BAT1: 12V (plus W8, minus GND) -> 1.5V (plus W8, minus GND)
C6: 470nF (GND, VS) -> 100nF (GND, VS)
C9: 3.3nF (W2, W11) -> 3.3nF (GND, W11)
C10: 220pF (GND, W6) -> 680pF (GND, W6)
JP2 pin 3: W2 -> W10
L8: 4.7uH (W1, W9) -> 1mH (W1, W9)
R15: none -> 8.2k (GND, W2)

============================================================

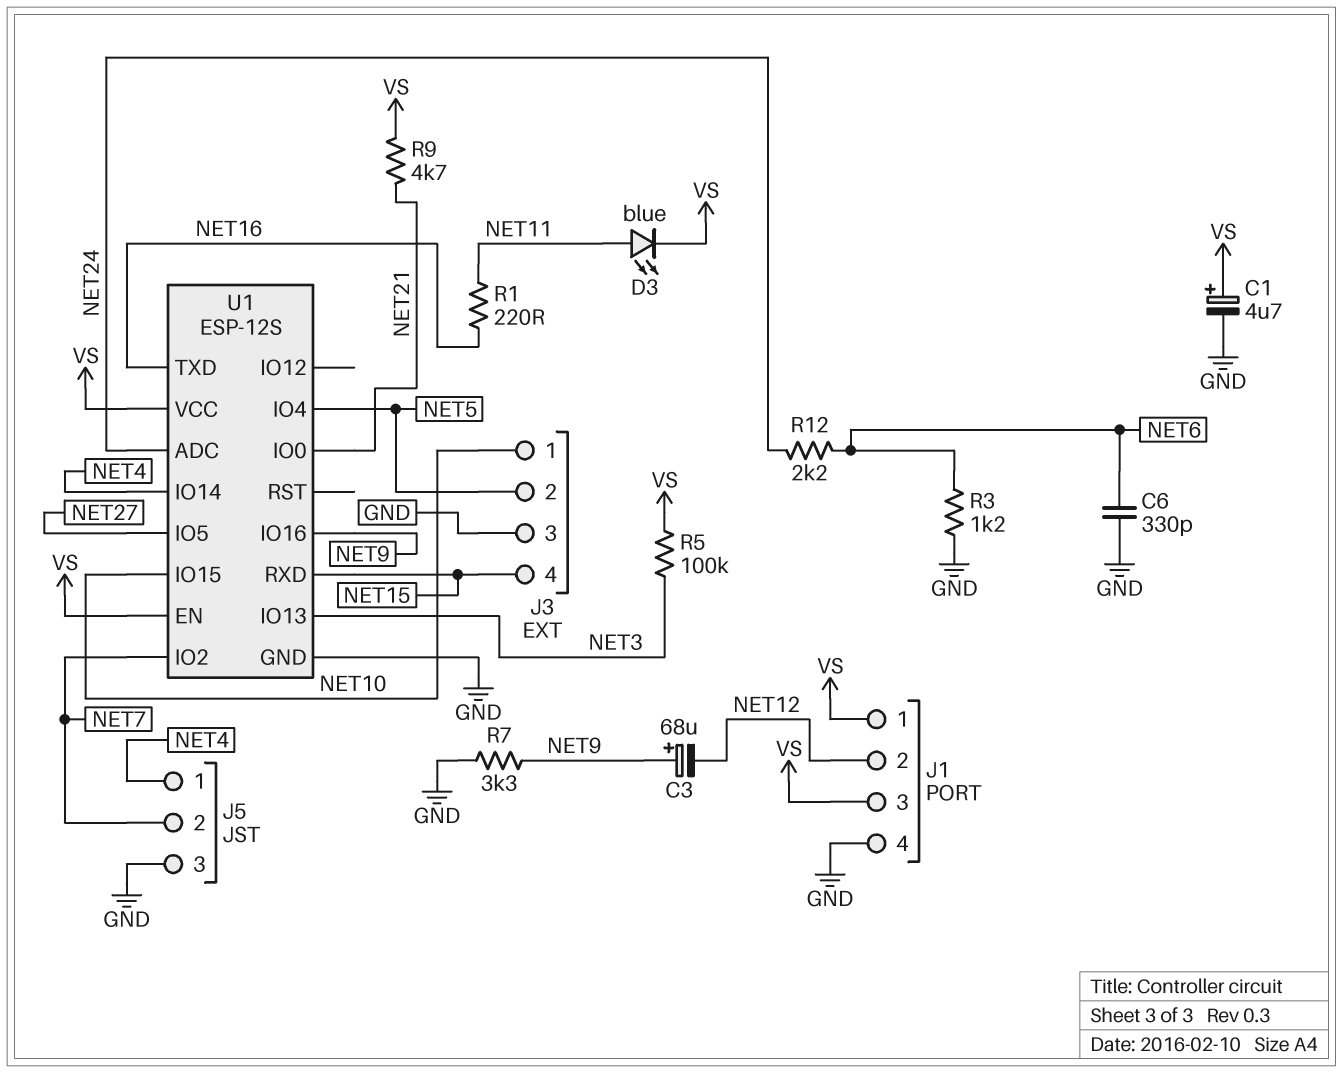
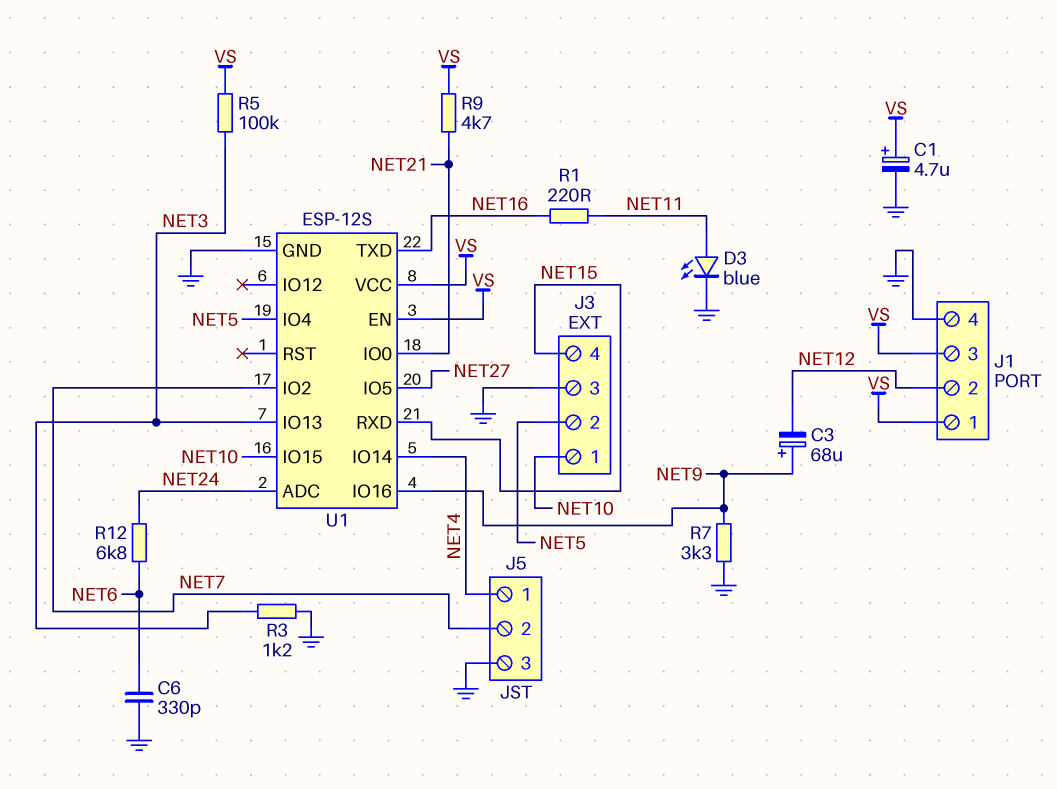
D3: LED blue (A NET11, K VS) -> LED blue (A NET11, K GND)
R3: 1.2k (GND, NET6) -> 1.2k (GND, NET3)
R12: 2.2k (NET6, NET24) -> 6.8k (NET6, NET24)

============================================================

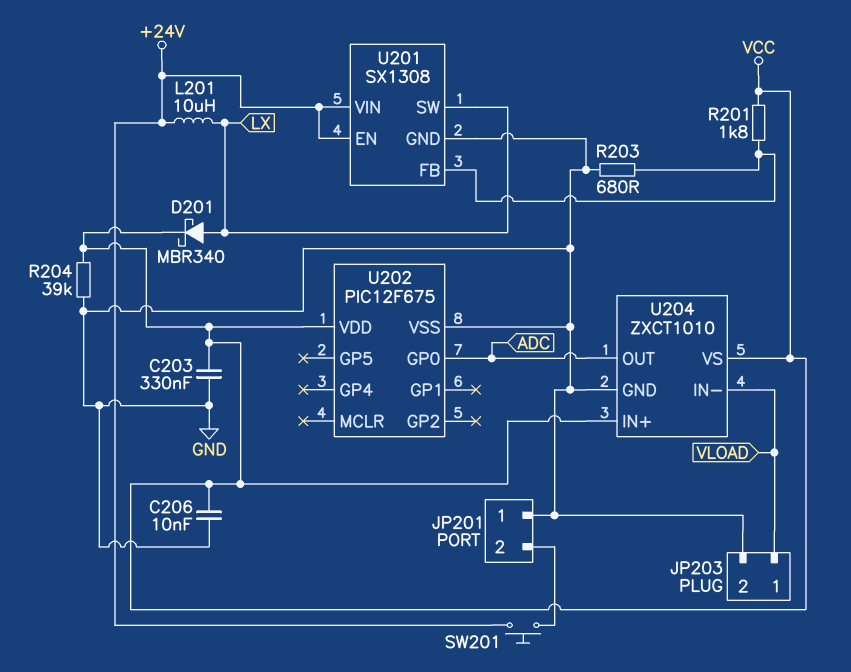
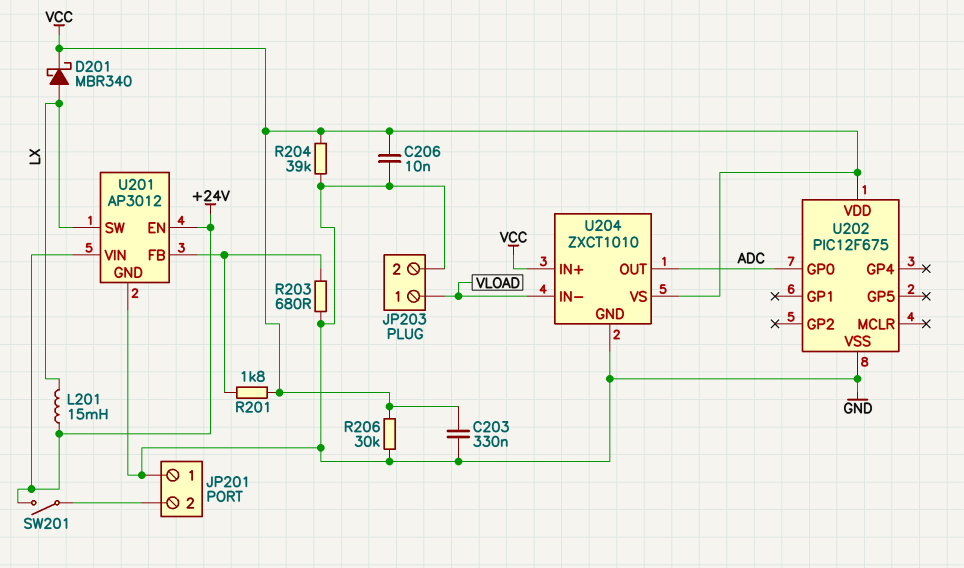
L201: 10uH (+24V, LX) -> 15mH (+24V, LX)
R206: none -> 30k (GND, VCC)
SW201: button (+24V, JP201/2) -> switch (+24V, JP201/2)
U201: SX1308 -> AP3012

============================================================

Work request: From the records above, print exactly the lines that run from the line with "C9: 3.3nF (W2, W11) -> 3.3nF (GND, W11)" to the line with "R15: none -> 8.2k (GND, W2)", inclusive.

Expected answer:
C9: 3.3nF (W2, W11) -> 3.3nF (GND, W11)
C10: 220pF (GND, W6) -> 680pF (GND, W6)
JP2 pin 3: W2 -> W10
L8: 4.7uH (W1, W9) -> 1mH (W1, W9)
R15: none -> 8.2k (GND, W2)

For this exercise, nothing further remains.